Aim of the exercise: A line belongs in the answer only if it contains the word "orange"; copy every such line from the listing below.
----- Data to process -----
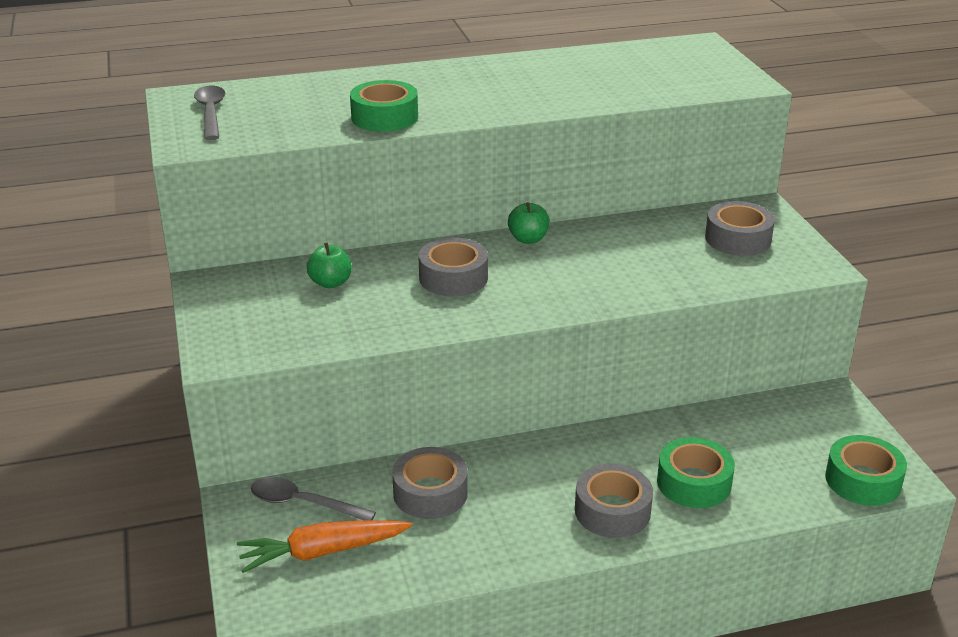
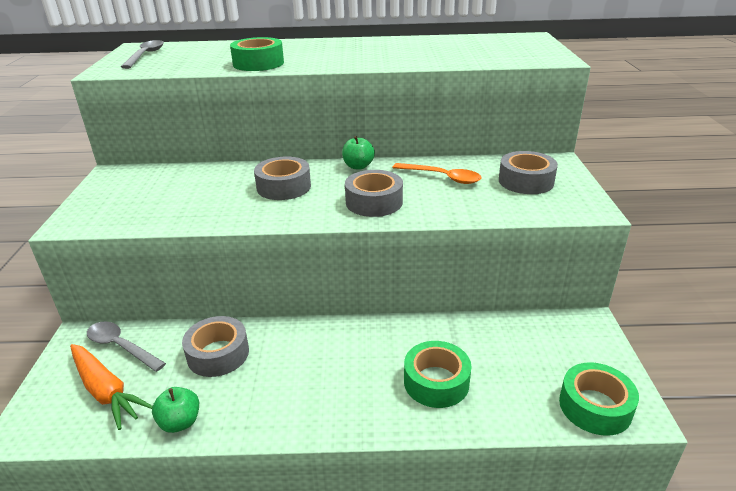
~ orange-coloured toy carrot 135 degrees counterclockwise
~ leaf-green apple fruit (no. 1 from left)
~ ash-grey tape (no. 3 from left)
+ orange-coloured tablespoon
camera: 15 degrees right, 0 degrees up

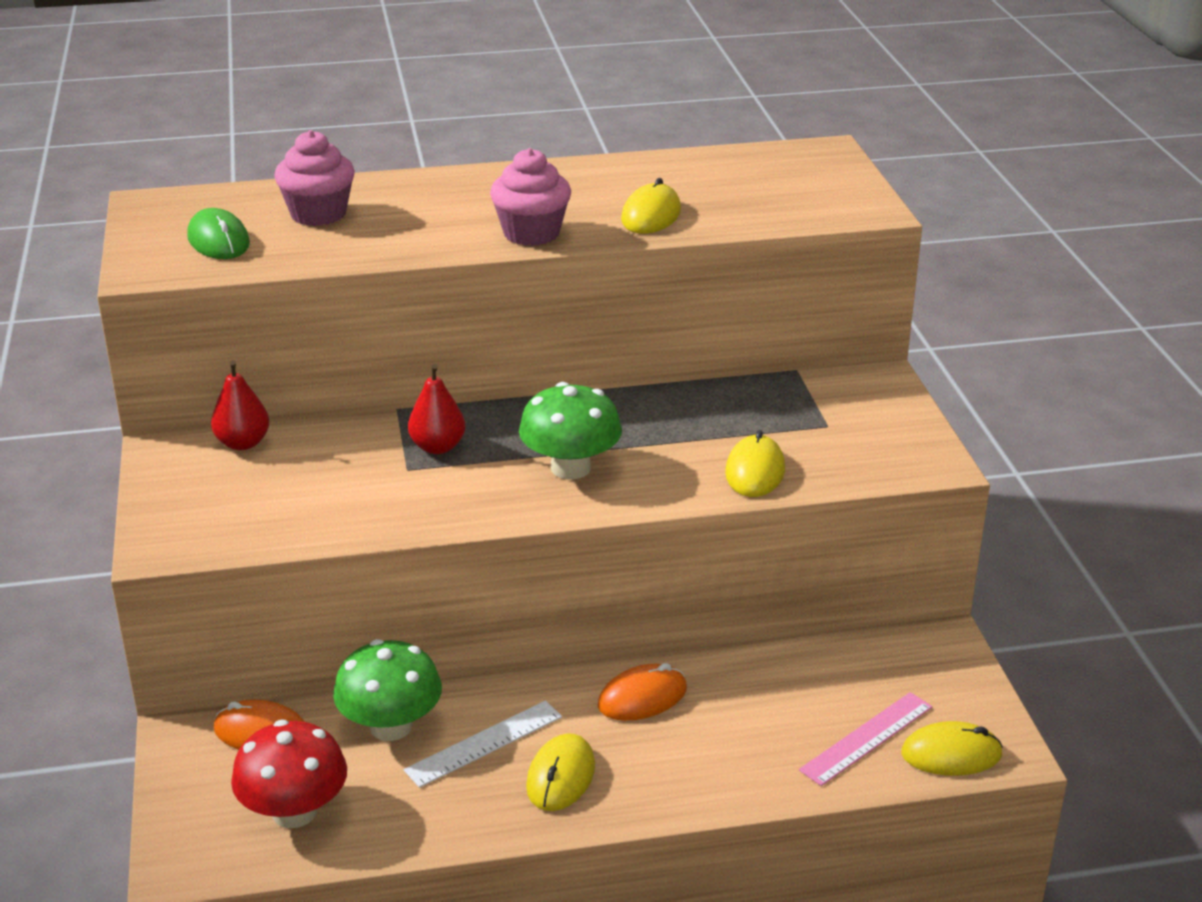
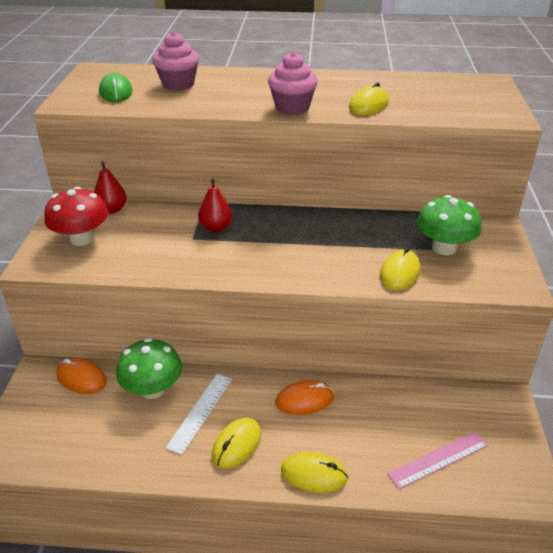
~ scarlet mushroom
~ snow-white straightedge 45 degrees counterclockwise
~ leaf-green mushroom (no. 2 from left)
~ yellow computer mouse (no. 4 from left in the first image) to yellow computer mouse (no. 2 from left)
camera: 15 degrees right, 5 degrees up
-----
----- Data to process -----
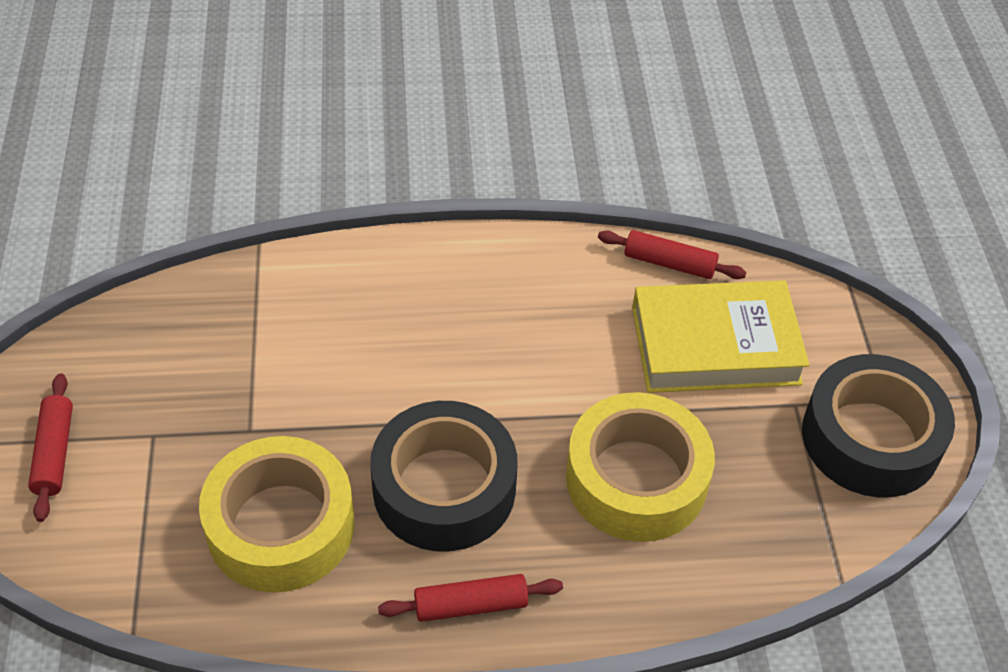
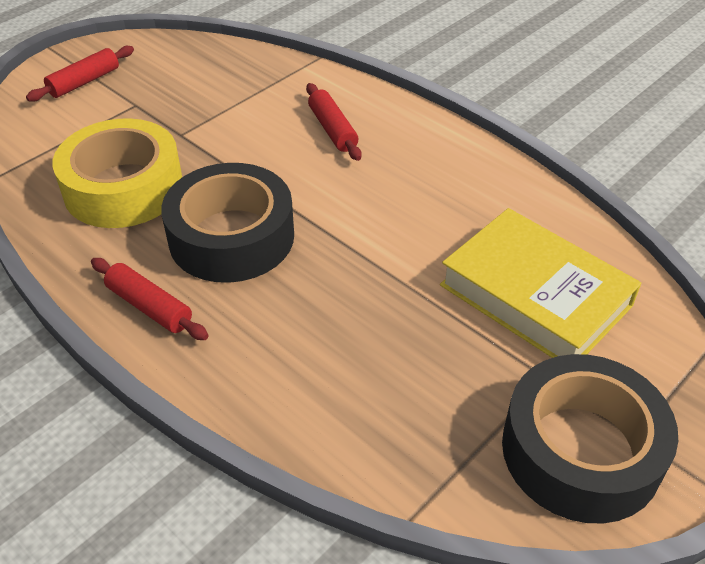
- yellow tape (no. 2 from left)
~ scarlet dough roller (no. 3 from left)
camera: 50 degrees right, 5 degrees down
-----
Solution to the exercise:
~ orange-coloured toy carrot 135 degrees counterclockwise
+ orange-coloured tablespoon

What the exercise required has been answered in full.